◆ Task description ◆
From the line containing "LIGHT1 pin GND: 3V3 -> GND" to the line containing "RFID pin IRQ: D6 -> D1" in the entries below, reproduce every line exactly, ends included. Nothing else belongs in the copy, and no pictures.

◆ Exercise material ◆
++++

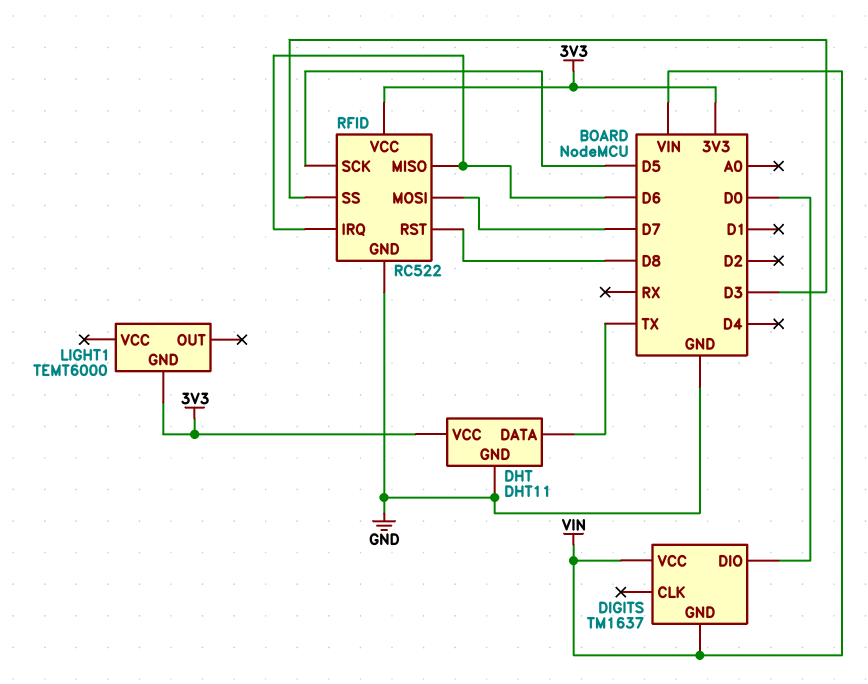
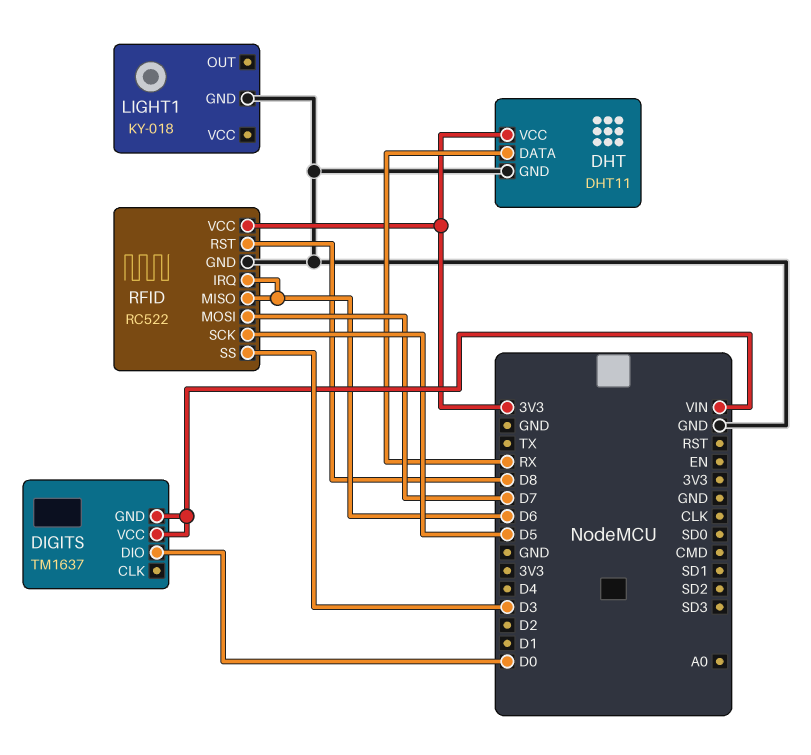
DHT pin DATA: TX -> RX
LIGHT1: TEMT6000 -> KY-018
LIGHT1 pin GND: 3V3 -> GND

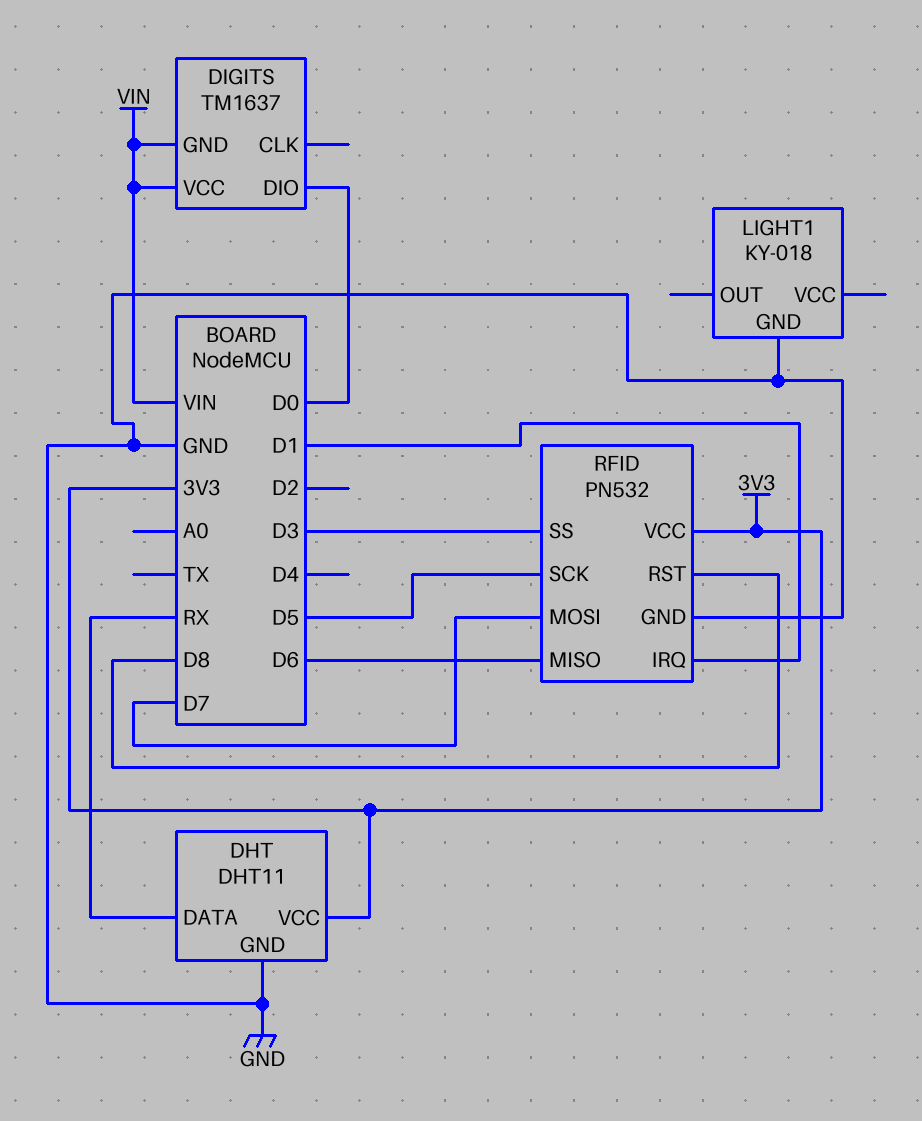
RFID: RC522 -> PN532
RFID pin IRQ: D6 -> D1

++++

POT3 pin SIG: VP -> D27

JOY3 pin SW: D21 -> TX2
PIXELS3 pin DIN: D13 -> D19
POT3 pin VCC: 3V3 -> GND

++++

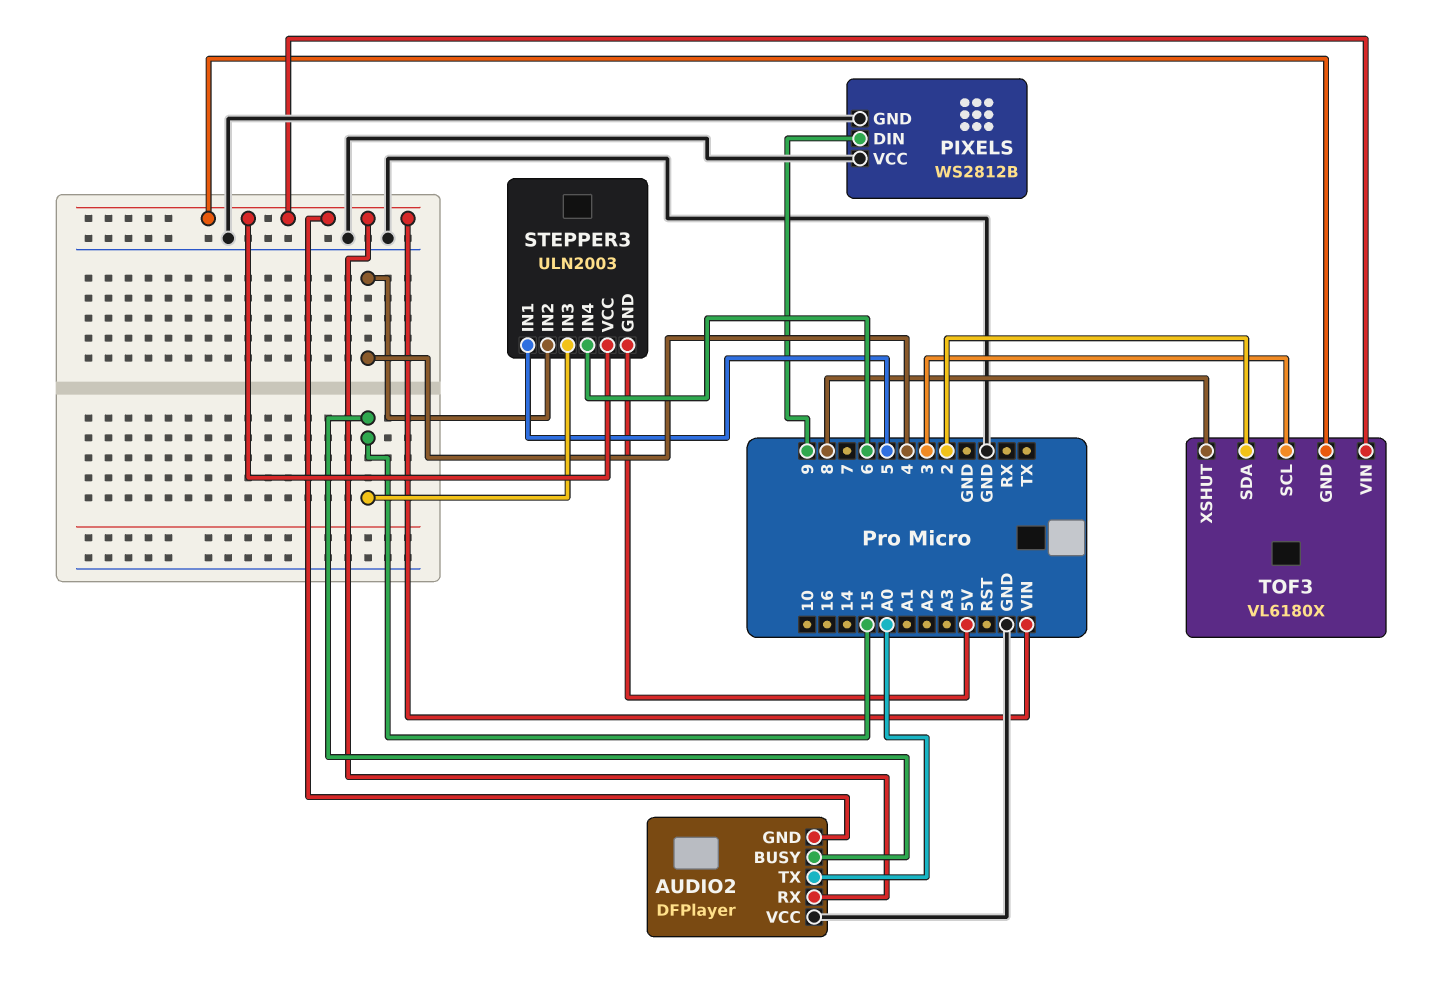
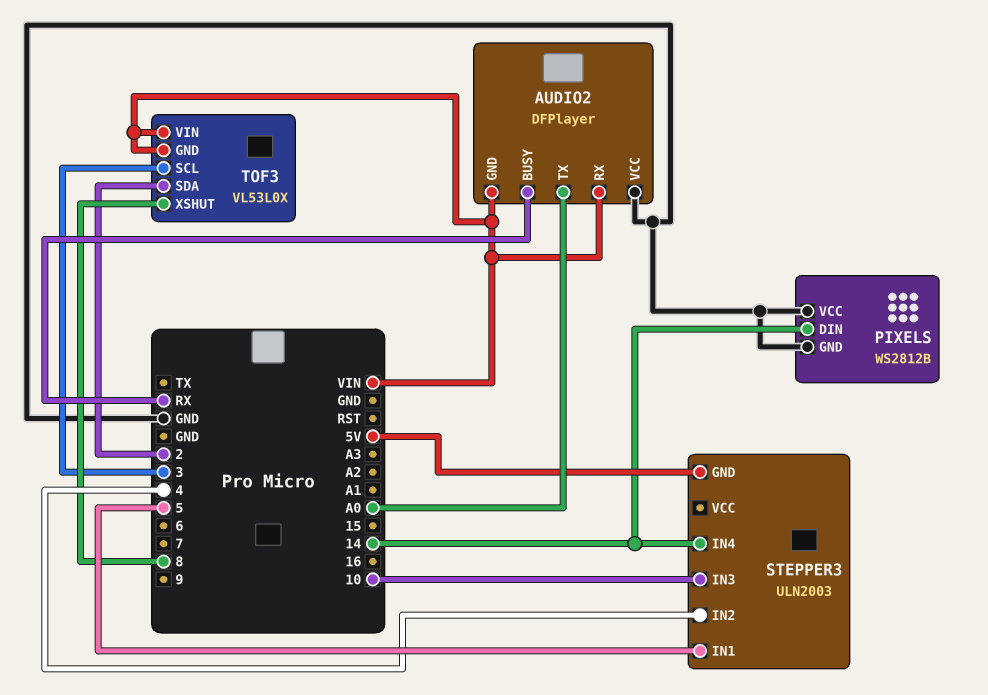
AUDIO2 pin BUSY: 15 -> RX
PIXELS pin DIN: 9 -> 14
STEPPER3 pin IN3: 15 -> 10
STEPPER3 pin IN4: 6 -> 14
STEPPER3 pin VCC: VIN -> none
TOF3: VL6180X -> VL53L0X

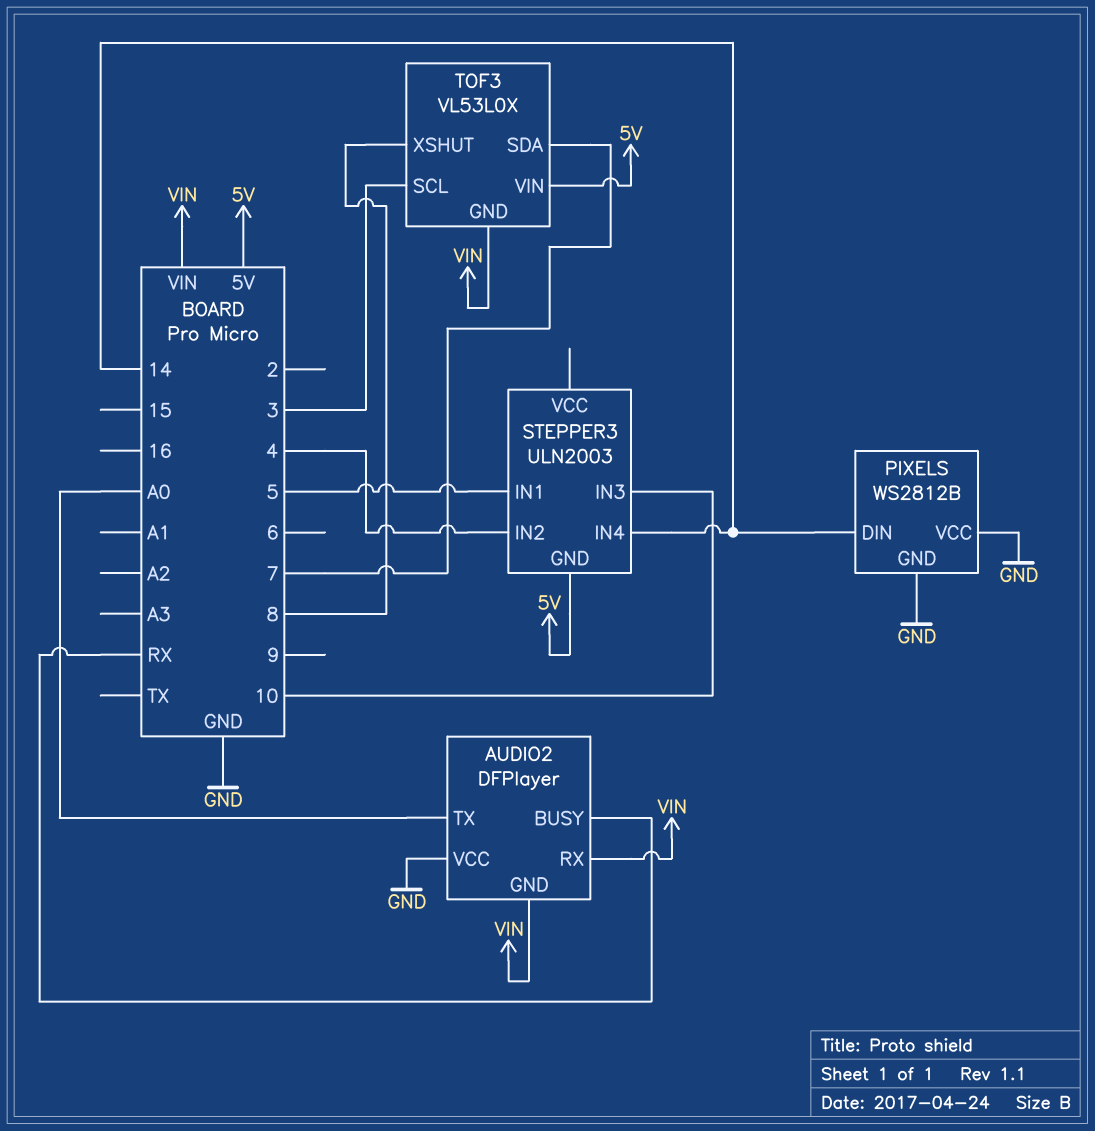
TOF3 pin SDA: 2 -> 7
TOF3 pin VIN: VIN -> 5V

++++

◆ Answer to this problem ◆
LIGHT1 pin GND: 3V3 -> GND

RFID: RC522 -> PN532
RFID pin IRQ: D6 -> D1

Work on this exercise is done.